• AIM OF THE EXERCISE: Pictures stay out of the copy. Everything else in the records must be repeated exactly.
--- START ---
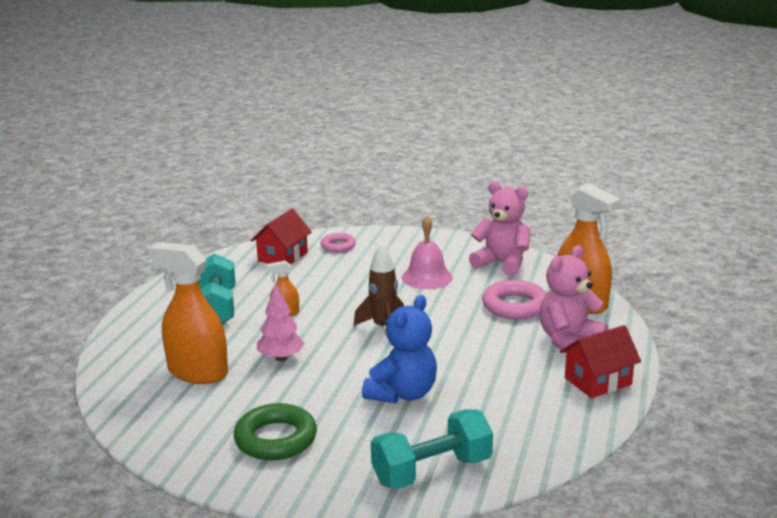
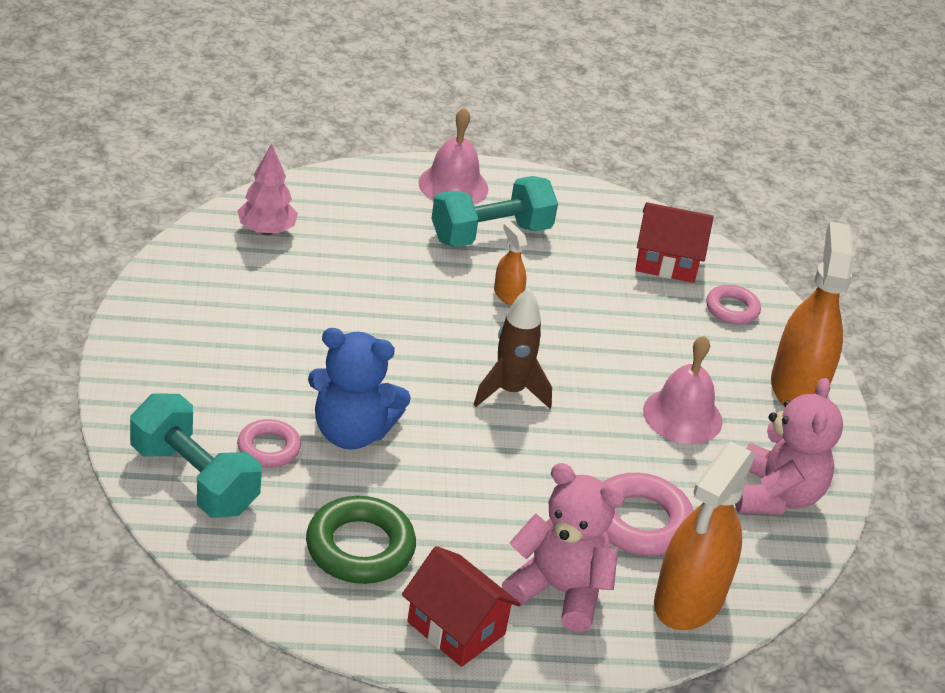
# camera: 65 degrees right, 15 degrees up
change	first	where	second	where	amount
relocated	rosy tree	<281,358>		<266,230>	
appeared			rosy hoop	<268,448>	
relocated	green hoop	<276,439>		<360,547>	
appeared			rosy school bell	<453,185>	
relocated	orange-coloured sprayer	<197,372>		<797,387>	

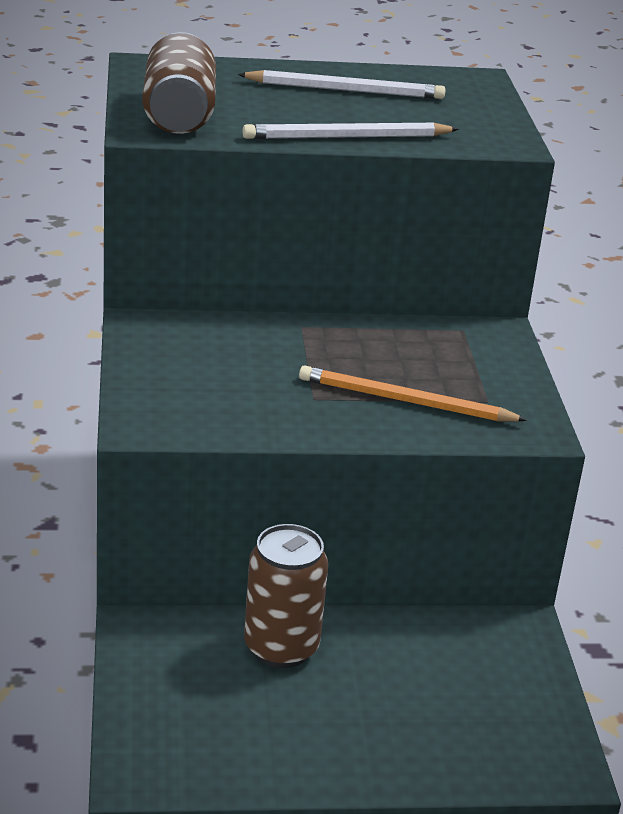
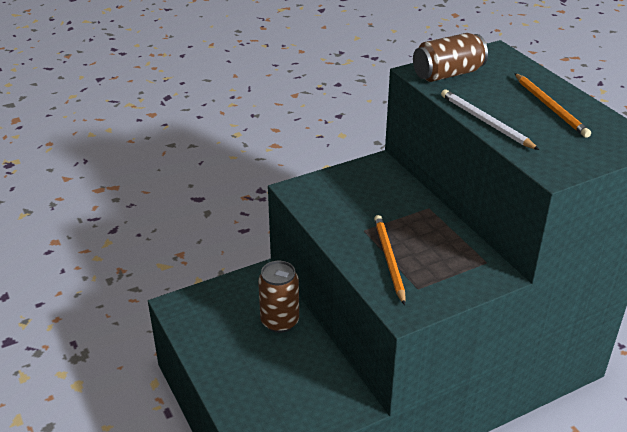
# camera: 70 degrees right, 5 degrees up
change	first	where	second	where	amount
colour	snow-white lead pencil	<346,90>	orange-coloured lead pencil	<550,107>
--- END ---
• THE ANSWER:
# camera: 65 degrees right, 15 degrees up
change	first	where	second	where	amount
relocated	rosy tree	<281,358>		<266,230>	
appeared			rosy hoop	<268,448>	
relocated	green hoop	<276,439>		<360,547>	
appeared			rosy school bell	<453,185>	
relocated	orange-coloured sprayer	<197,372>		<797,387>	

# camera: 70 degrees right, 5 degrees up
change	first	where	second	where	amount
colour	snow-white lead pencil	<346,90>	orange-coloured lead pencil	<550,107>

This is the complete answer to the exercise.